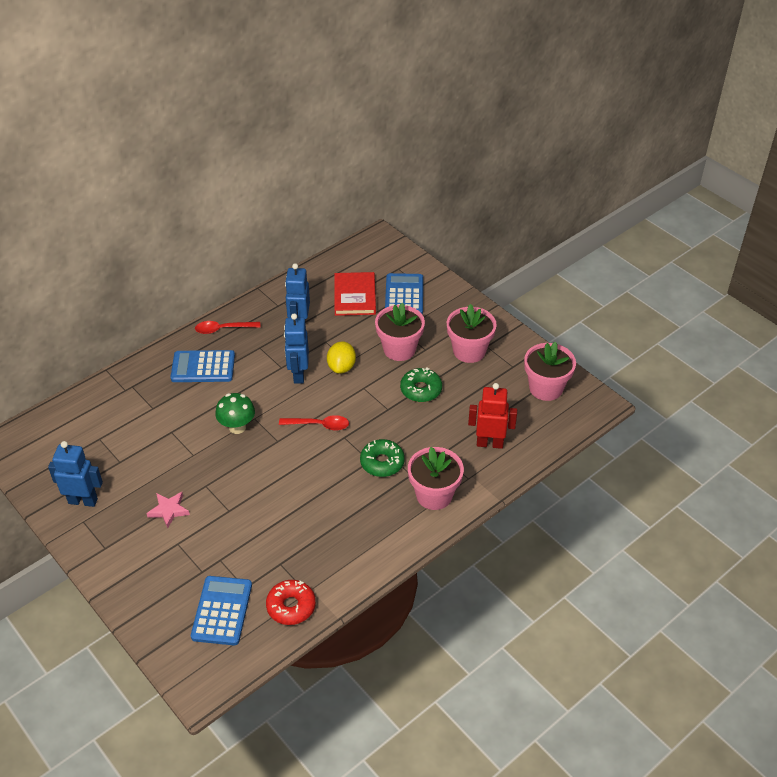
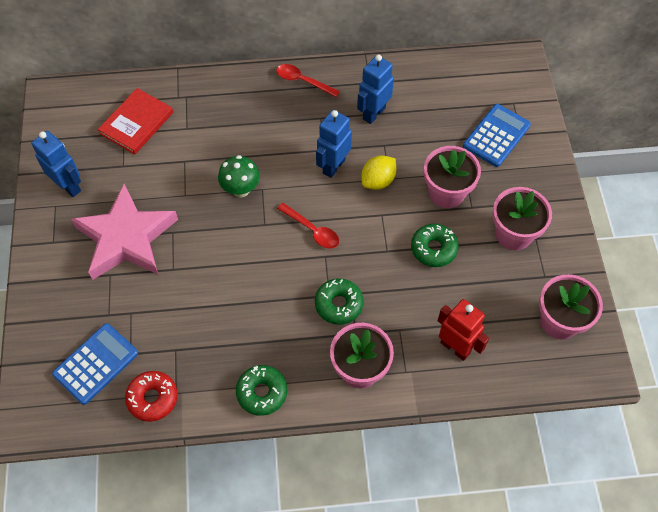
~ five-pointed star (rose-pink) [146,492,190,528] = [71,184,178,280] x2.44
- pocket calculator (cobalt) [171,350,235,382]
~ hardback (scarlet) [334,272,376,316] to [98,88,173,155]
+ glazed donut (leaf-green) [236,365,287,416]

EXERCISE:
Transcribe the material as is, with images omitted.

ANSWER:
~ five-pointed star (rose-pink) [146,492,190,528] = [71,184,178,280] x2.44
- pocket calculator (cobalt) [171,350,235,382]
~ hardback (scarlet) [334,272,376,316] to [98,88,173,155]
+ glazed donut (leaf-green) [236,365,287,416]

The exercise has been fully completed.